[Scene images with change listings]
☆ ☆ ☆ ☆ ☆ ☆ ☆

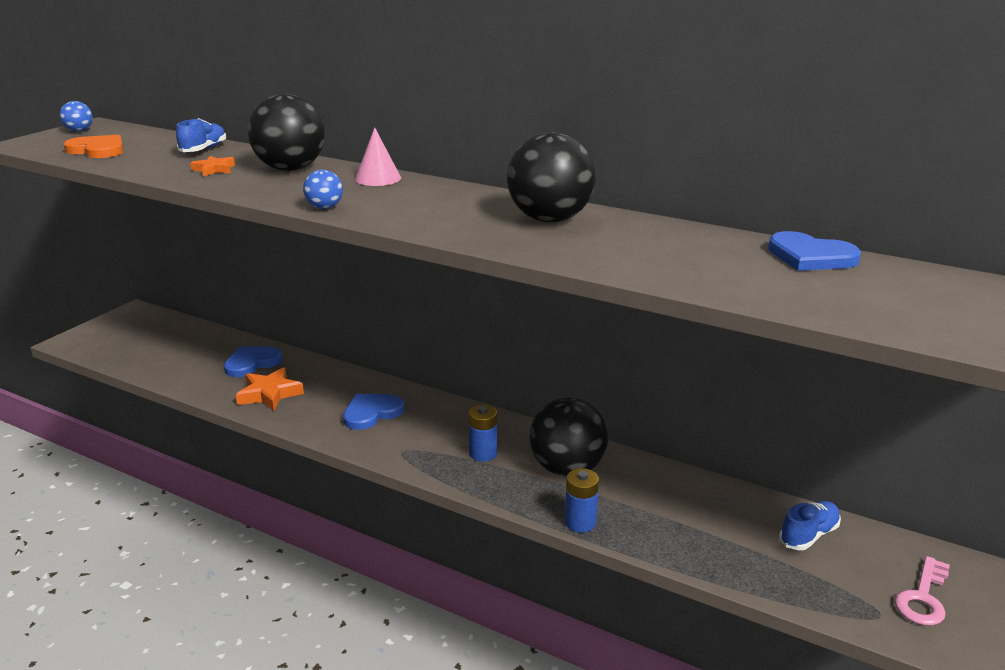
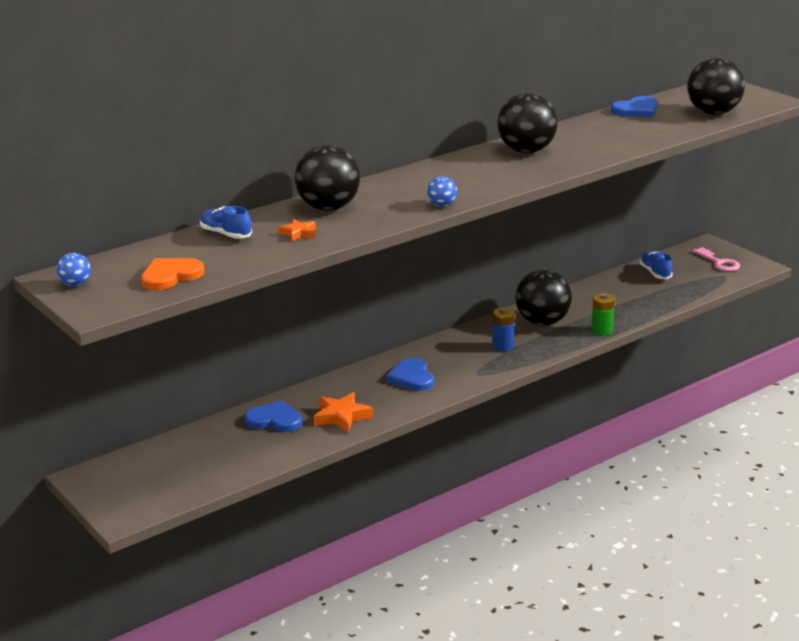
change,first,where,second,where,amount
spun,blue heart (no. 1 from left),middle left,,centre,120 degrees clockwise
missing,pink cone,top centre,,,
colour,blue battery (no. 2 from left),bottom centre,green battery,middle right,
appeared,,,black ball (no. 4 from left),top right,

☆ ☆ ☆ ☆ ☆ ☆ ☆

WHAT YOU HAVE TO DO | Line by line, write out the records above exactly, skipping the pictures.

EXERCISE SOLUTION |
change,first,where,second,where,amount
spun,blue heart (no. 1 from left),middle left,,centre,120 degrees clockwise
missing,pink cone,top centre,,,
colour,blue battery (no. 2 from left),bottom centre,green battery,middle right,
appeared,,,black ball (no. 4 from left),top right,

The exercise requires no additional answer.